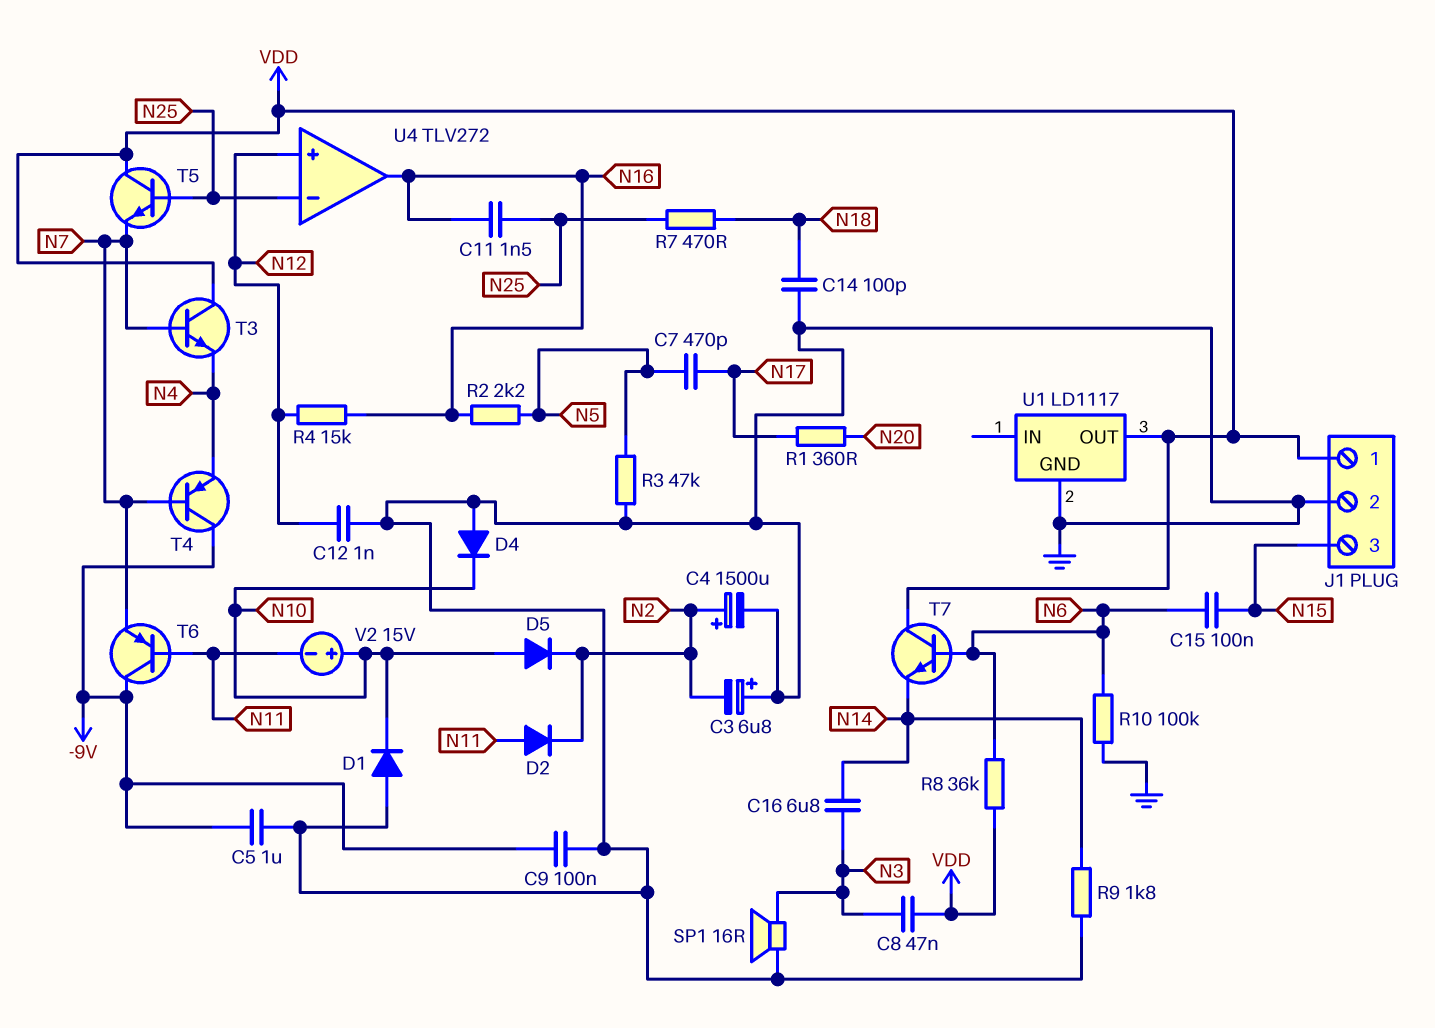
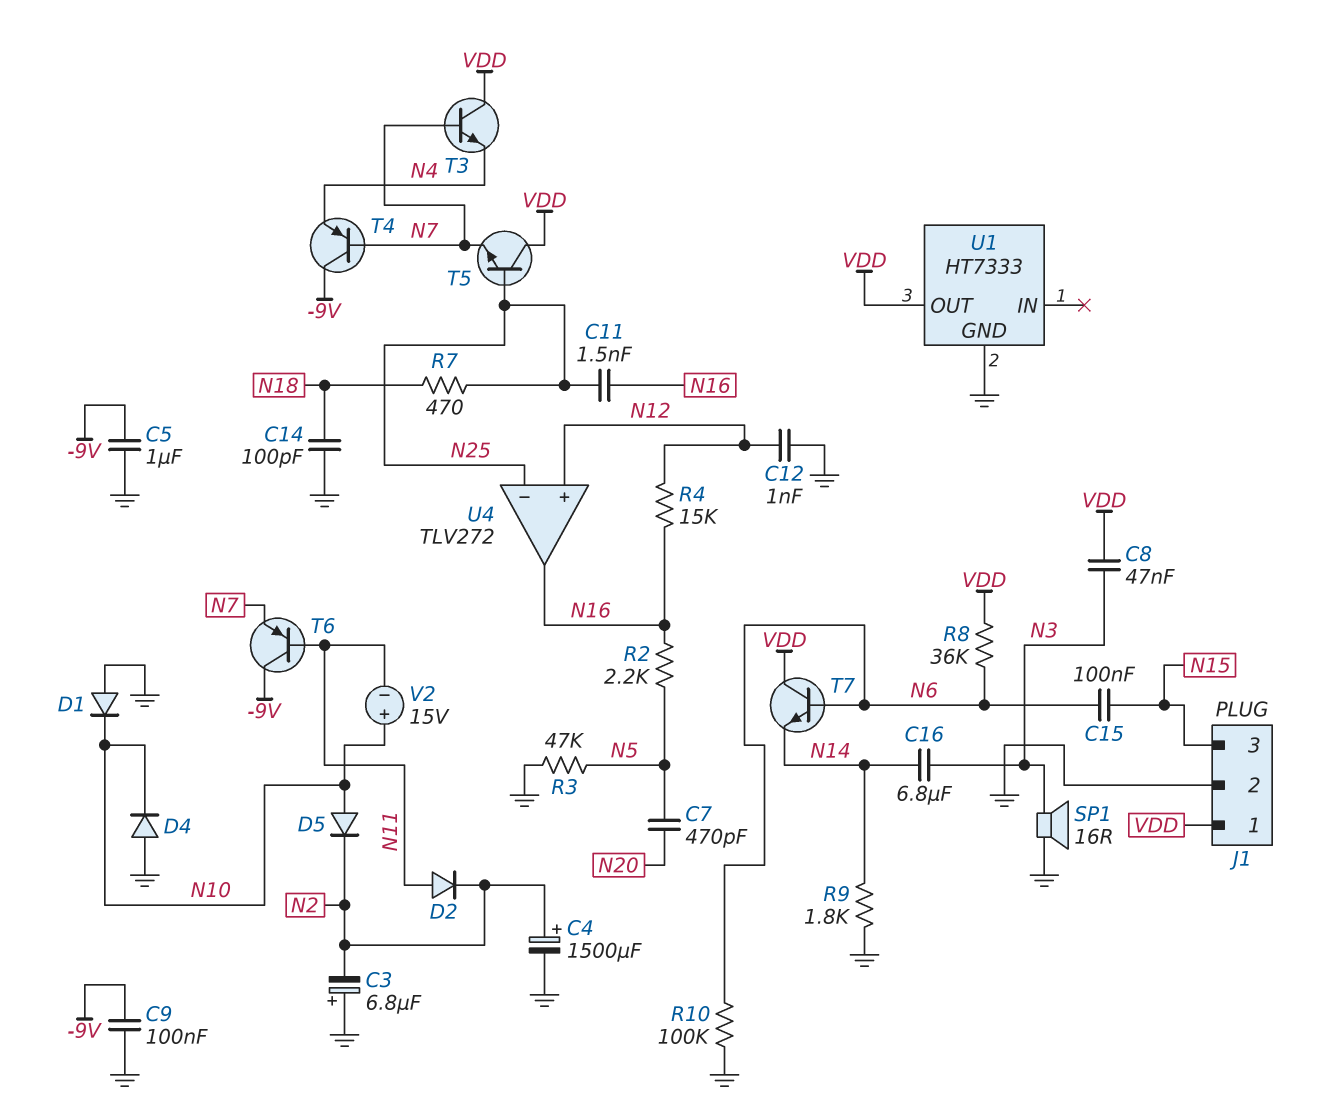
C7: 470pF (N5, N17) -> 470pF (N5, N20)
R1: 360 (N17, N20) -> none
U1: LD1117 -> HT7333

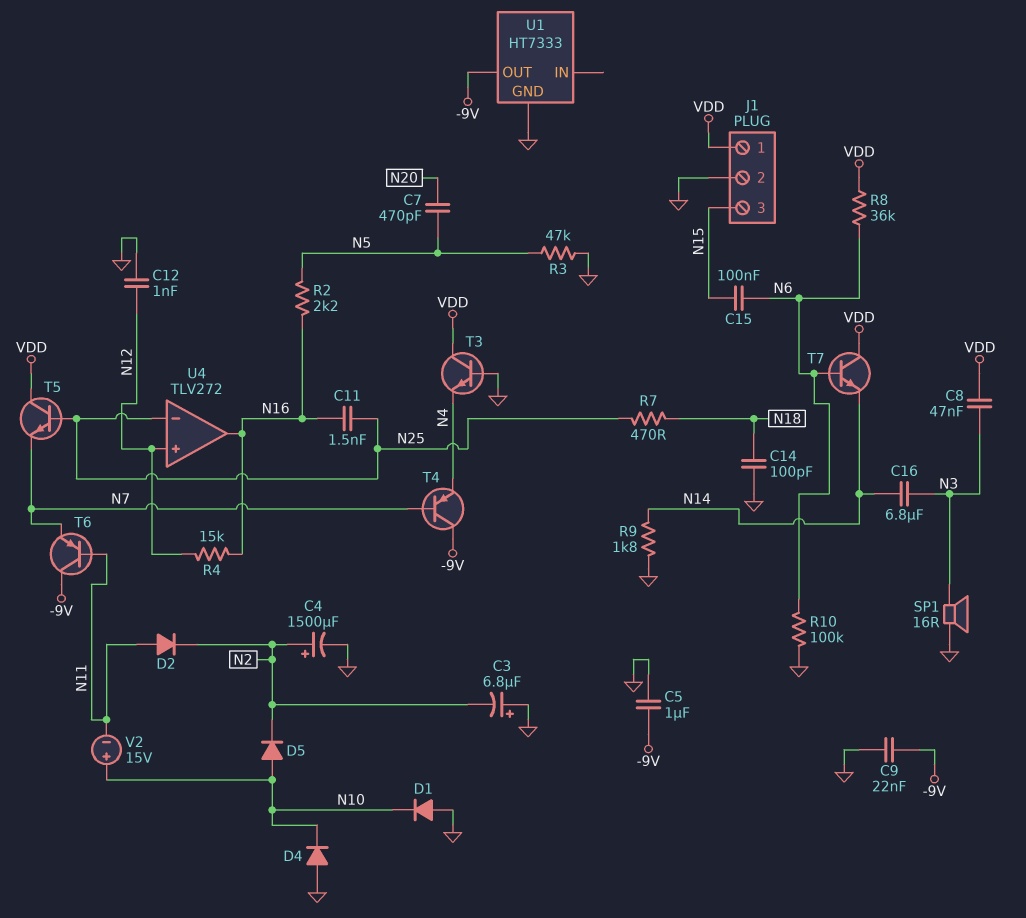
C9: 100nF (-9V, GND) -> 22nF (-9V, GND)
T3: NPN (B N7, C VDD, E N4) -> NPN (B GND, C VDD, E N4)
U1 pin OUT: VDD -> -9V

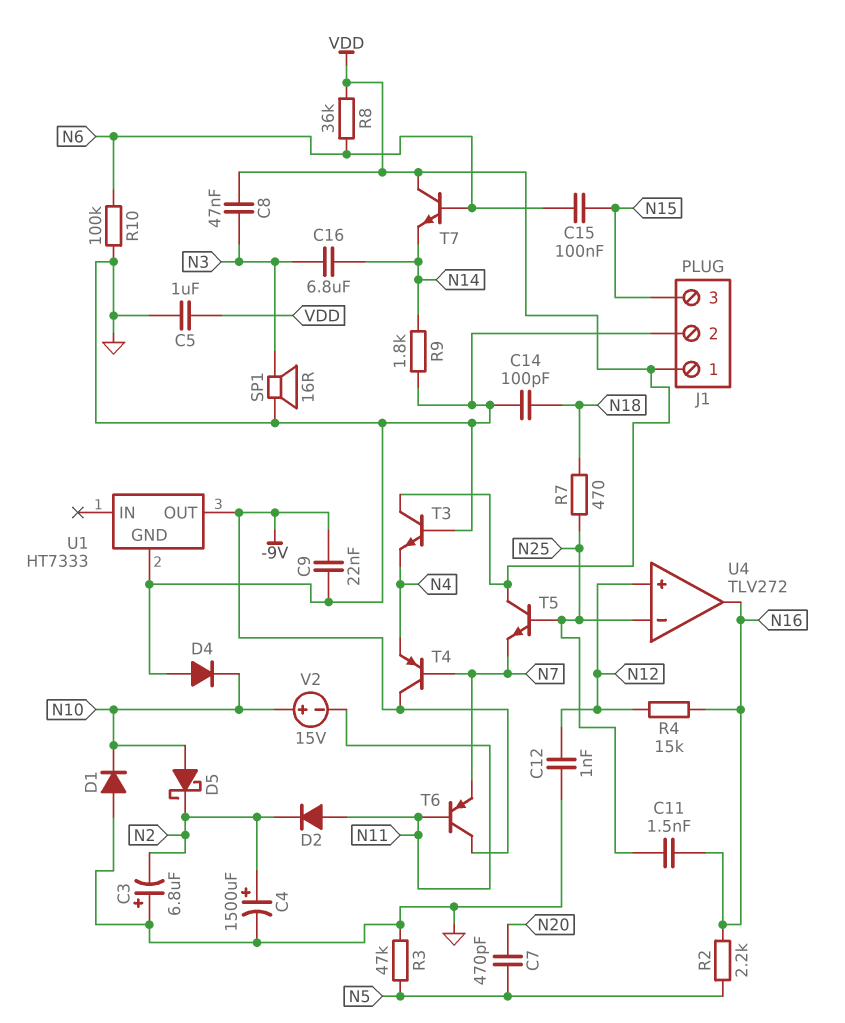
C5: 1uF (-9V, GND) -> 1uF (GND, VDD)
D5: diode (A N10, K N2) -> schottky (A N10, K N2)

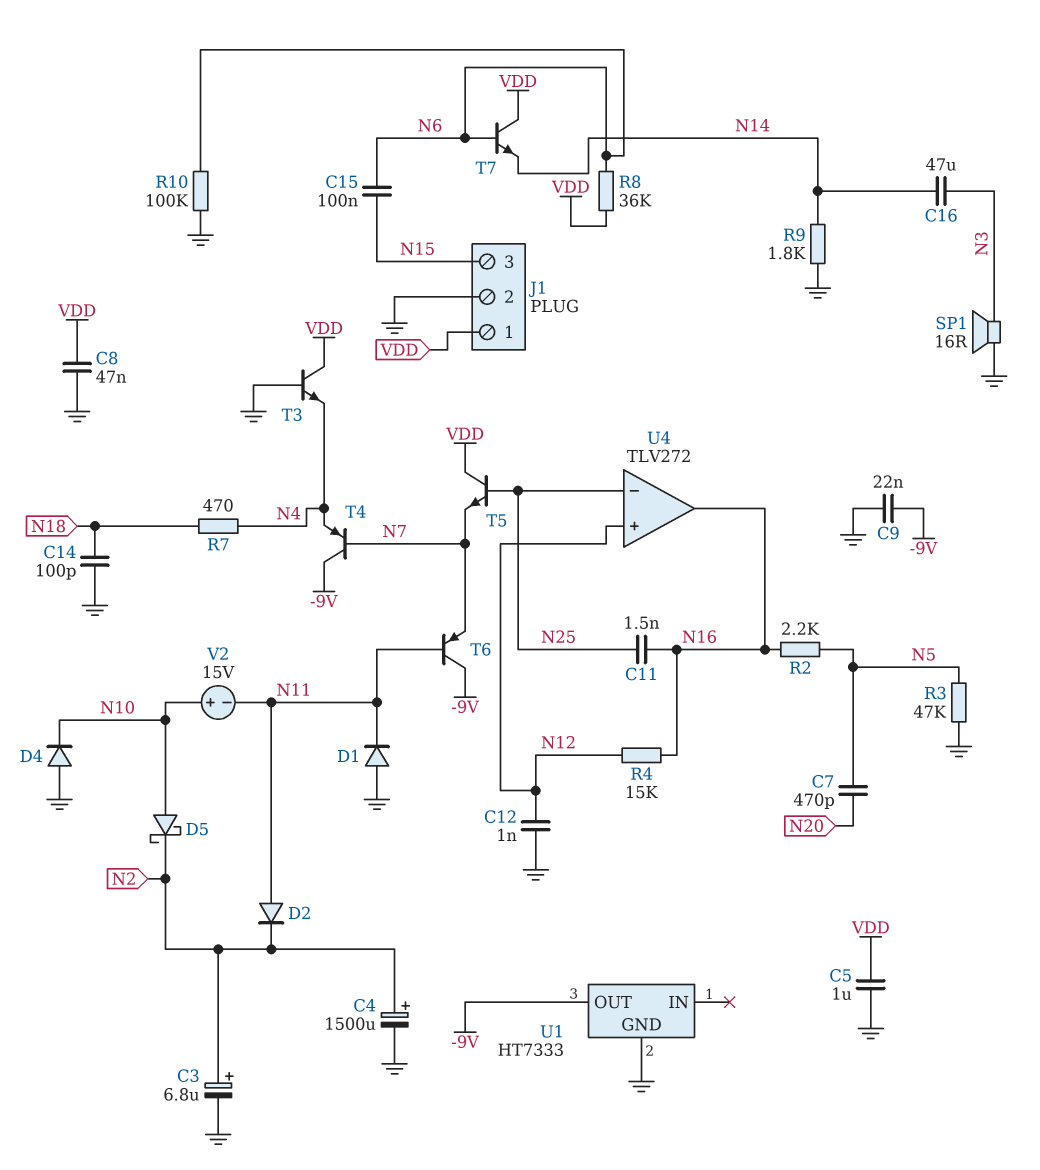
C3: 6.8uF (plus GND, minus N2) -> 6.8uF (plus N2, minus GND)
C8: 47nF (N3, VDD) -> 47nF (GND, VDD)
C16: 6.8uF (N3, N14) -> 47uF (N3, N14)
D1: diode (A GND, K N10) -> diode (A GND, K N11)
R7: 470 (N18, N25) -> 470 (N4, N18)

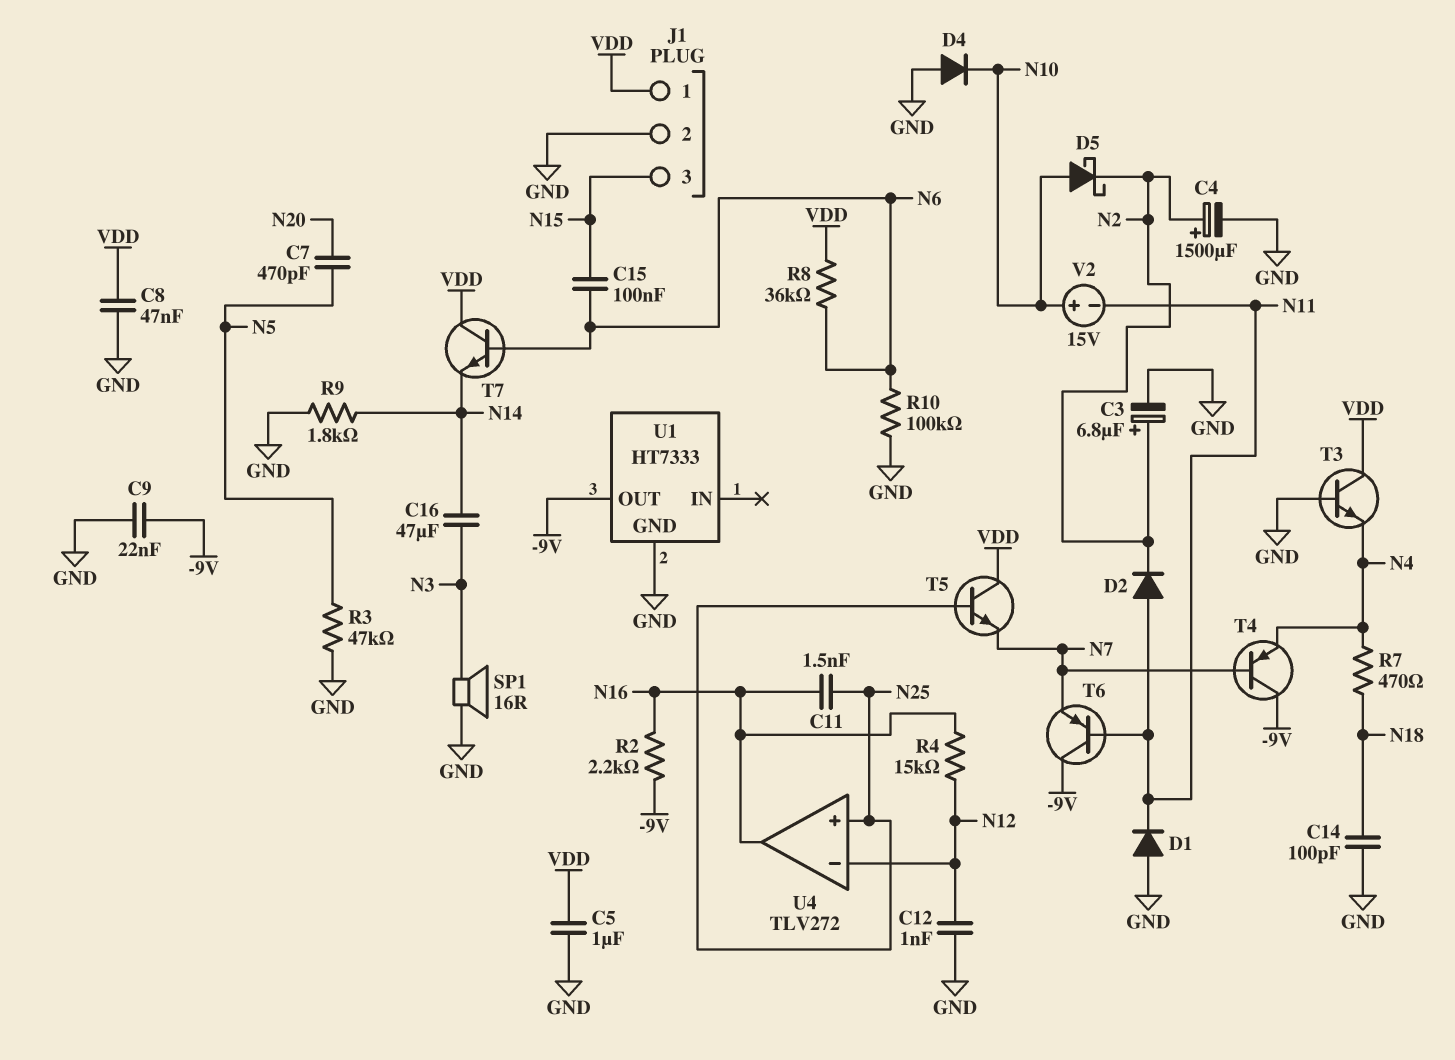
R2: 2.2k (N5, N16) -> 2.2k (-9V, N16)
U4 pin in+: N12 -> N25
U4 pin in-: N25 -> N12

####################

**Work request:** Exactly as they stand, the entries must be written out again, pictures excluded.

**Answer space:**
C7: 470pF (N5, N17) -> 470pF (N5, N20)
R1: 360 (N17, N20) -> none
U1: LD1117 -> HT7333

C9: 100nF (-9V, GND) -> 22nF (-9V, GND)
T3: NPN (B N7, C VDD, E N4) -> NPN (B GND, C VDD, E N4)
U1 pin OUT: VDD -> -9V

C5: 1uF (-9V, GND) -> 1uF (GND, VDD)
D5: diode (A N10, K N2) -> schottky (A N10, K N2)

C3: 6.8uF (plus GND, minus N2) -> 6.8uF (plus N2, minus GND)
C8: 47nF (N3, VDD) -> 47nF (GND, VDD)
C16: 6.8uF (N3, N14) -> 47uF (N3, N14)
D1: diode (A GND, K N10) -> diode (A GND, K N11)
R7: 470 (N18, N25) -> 470 (N4, N18)

R2: 2.2k (N5, N16) -> 2.2k (-9V, N16)
U4 pin in+: N12 -> N25
U4 pin in-: N25 -> N12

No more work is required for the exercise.